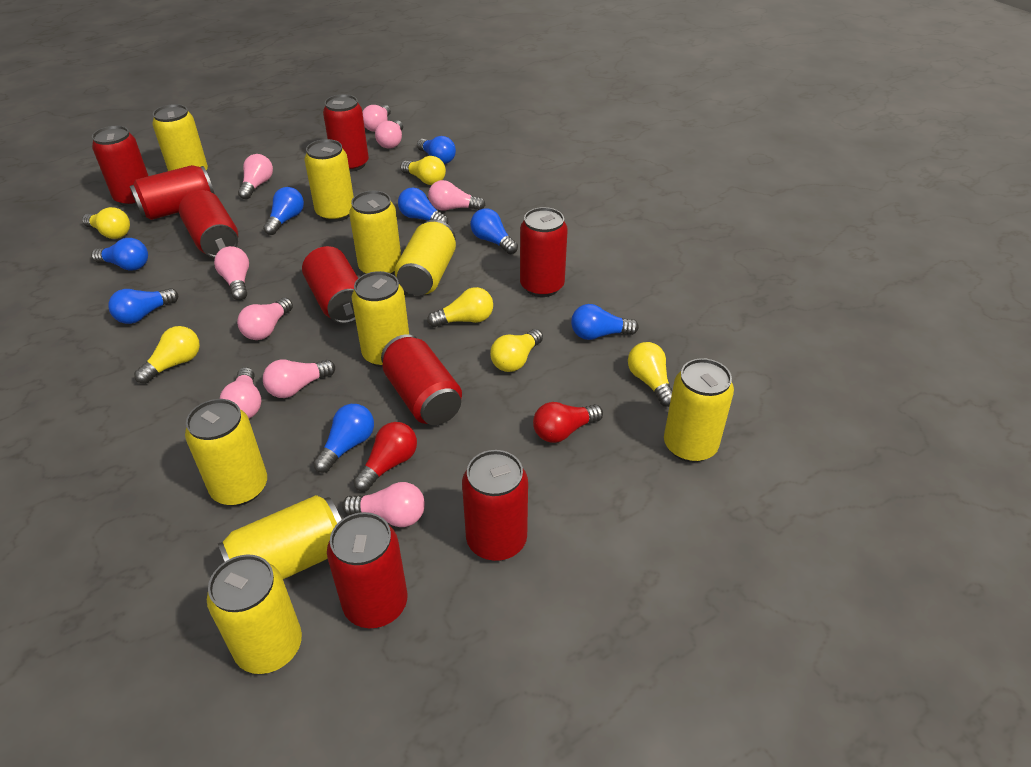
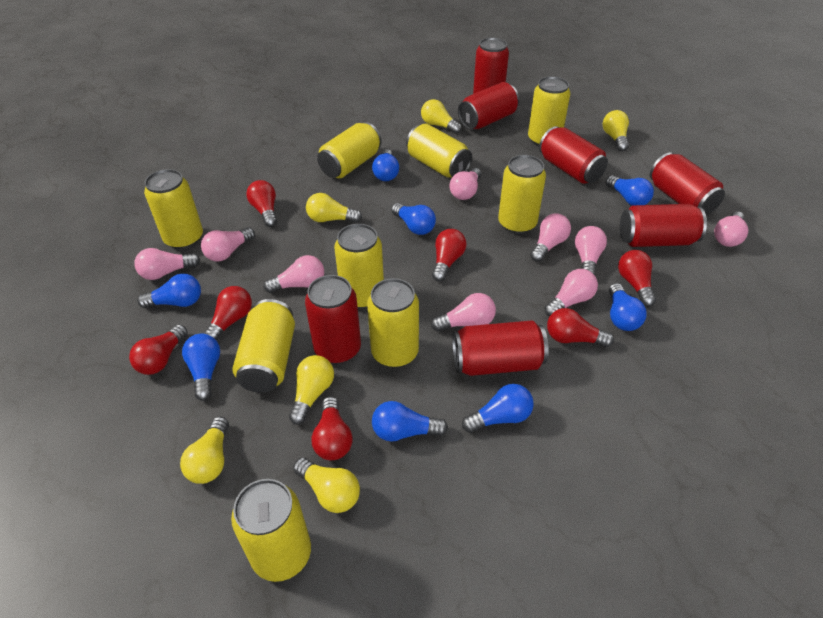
red can: 9 -> 7
red light bulb: 2 -> 7

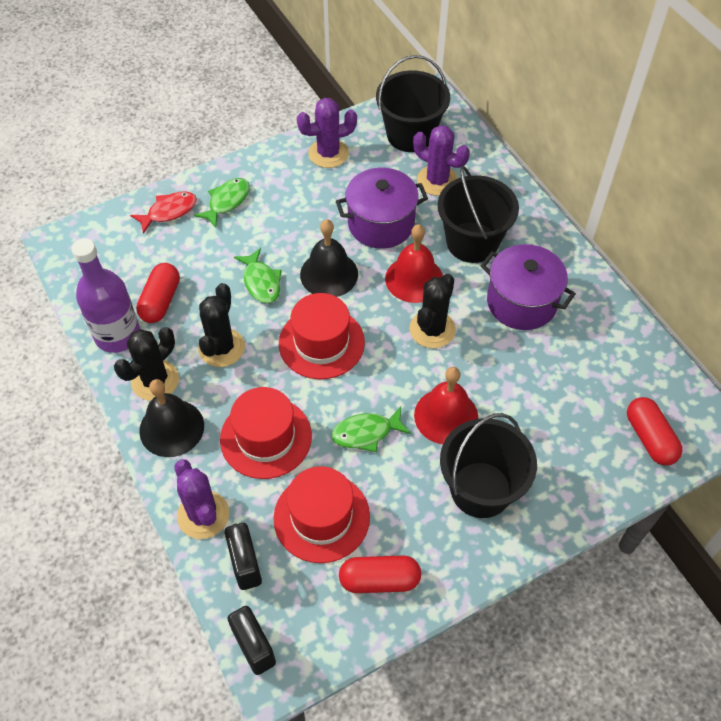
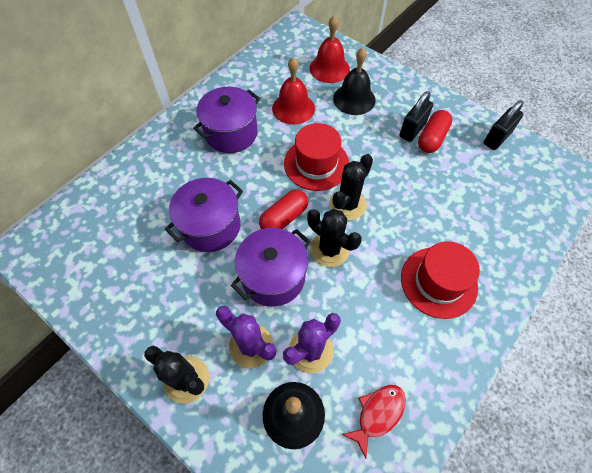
black bucket: 3 -> 0
green fish: 3 -> 0
purple bottle: 1 -> 0
purple cactus: 3 -> 2
purple pot: 2 -> 3
red capsule: 3 -> 2
red hat: 3 -> 2

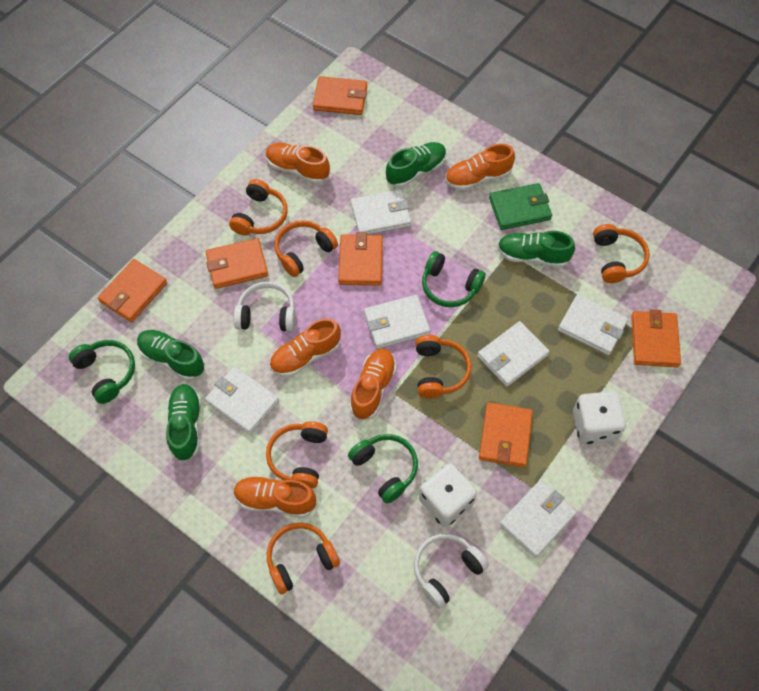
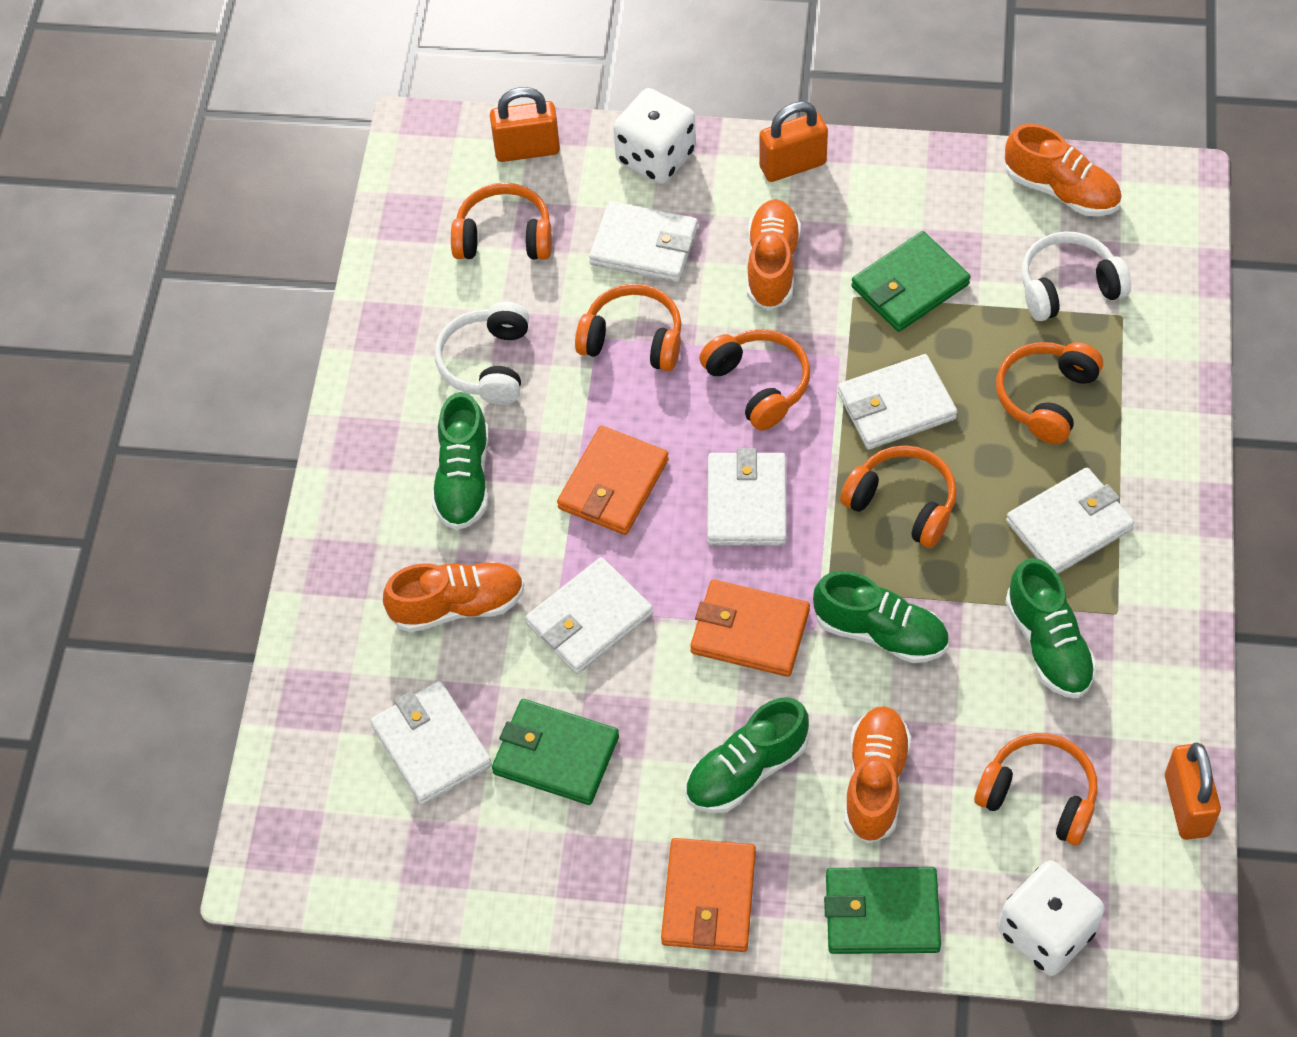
green headphones: 3 -> 0
green wallet: 1 -> 3
orange padlock: 0 -> 3
orange shoe: 5 -> 4
orange wallet: 6 -> 3

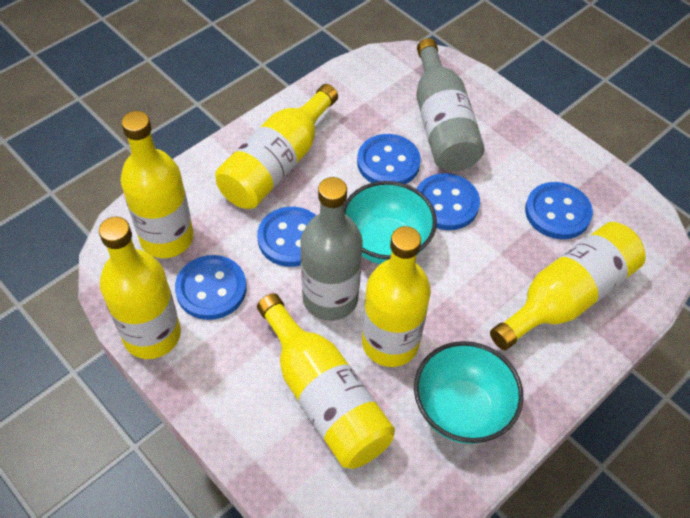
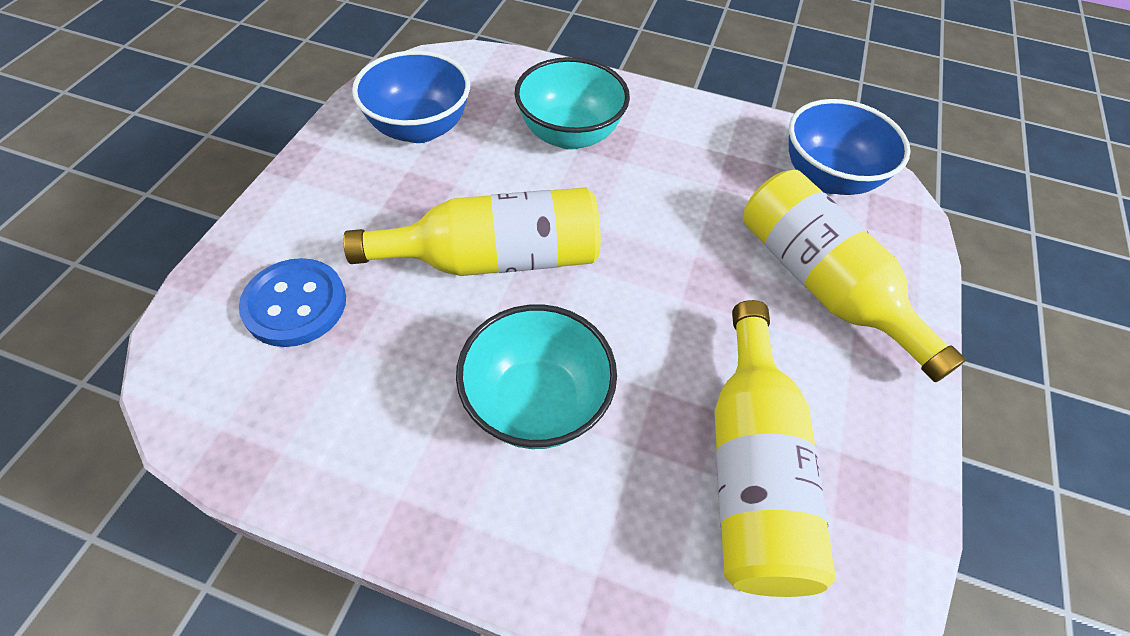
blue bowl: 0 -> 2
blue button: 5 -> 1
grey bottle: 2 -> 0
yellow bottle: 6 -> 3

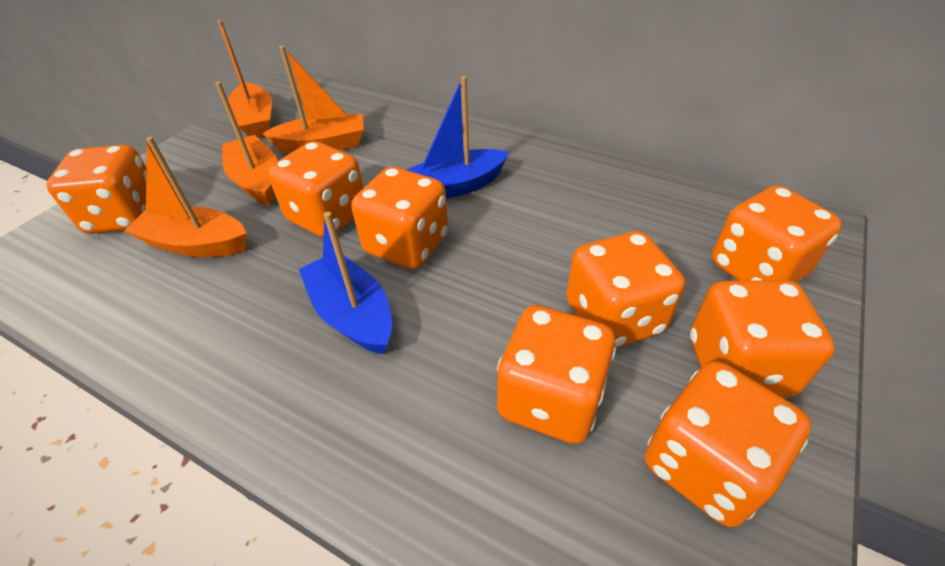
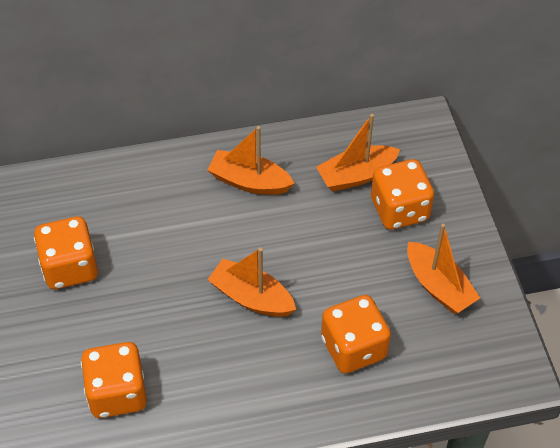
blue boat: 2 -> 0
orange dice: 8 -> 4

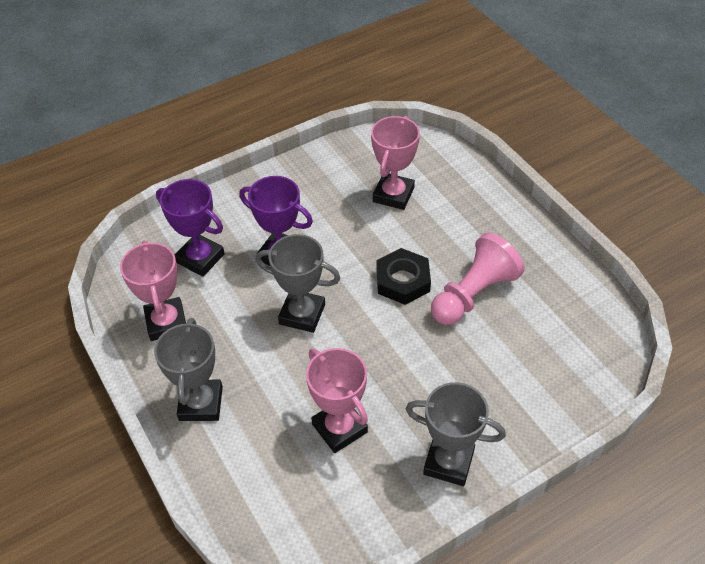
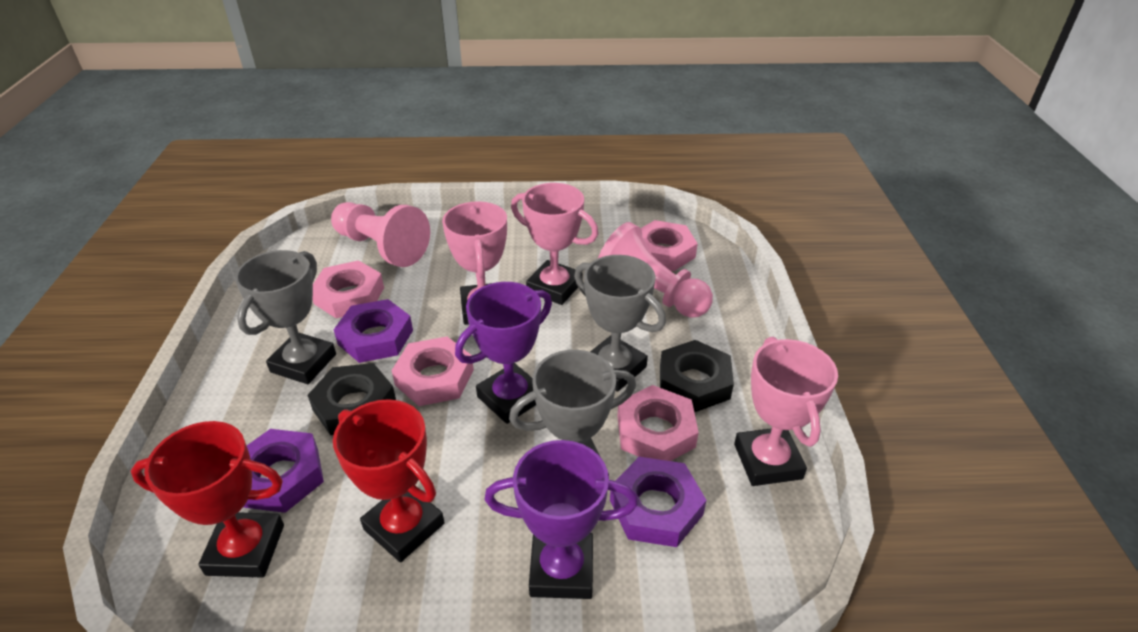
black nut: 1 -> 2
pink nut: 0 -> 4
pink pawn: 1 -> 2
purple nut: 0 -> 3
red trophy: 0 -> 2

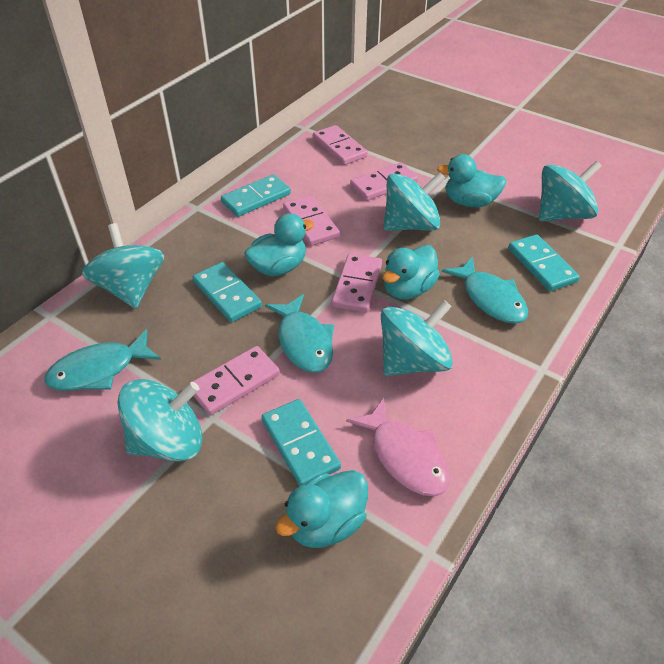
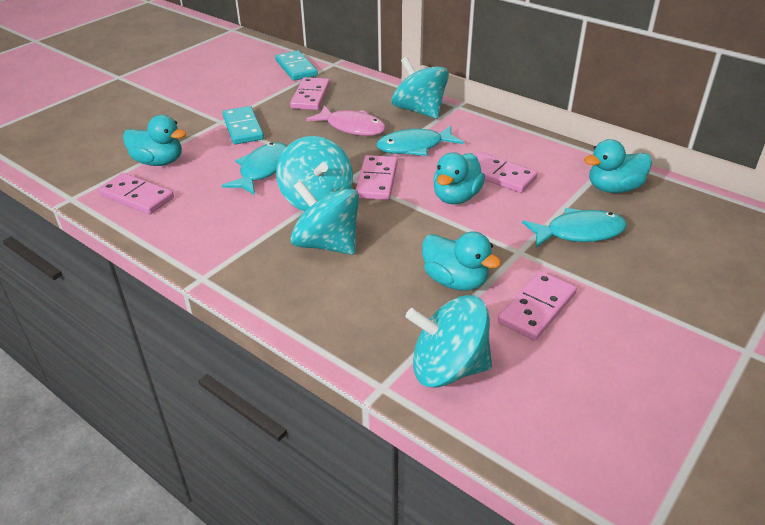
turquoise domino: 4 -> 2
turquoise spinning top: 5 -> 4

━━━━━━━━━━━━━━━━━━━━

Your instructions:
The line containing "red capsule: 3 -> 2" and every line after it, through the end of the records, are what you should retype exactly. Do not include the pictures.

Response:
red capsule: 3 -> 2
red hat: 3 -> 2

green headphones: 3 -> 0
green wallet: 1 -> 3
orange padlock: 0 -> 3
orange shoe: 5 -> 4
orange wallet: 6 -> 3

blue bowl: 0 -> 2
blue button: 5 -> 1
grey bottle: 2 -> 0
yellow bottle: 6 -> 3

blue boat: 2 -> 0
orange dice: 8 -> 4

black nut: 1 -> 2
pink nut: 0 -> 4
pink pawn: 1 -> 2
purple nut: 0 -> 3
red trophy: 0 -> 2

turquoise domino: 4 -> 2
turquoise spinning top: 5 -> 4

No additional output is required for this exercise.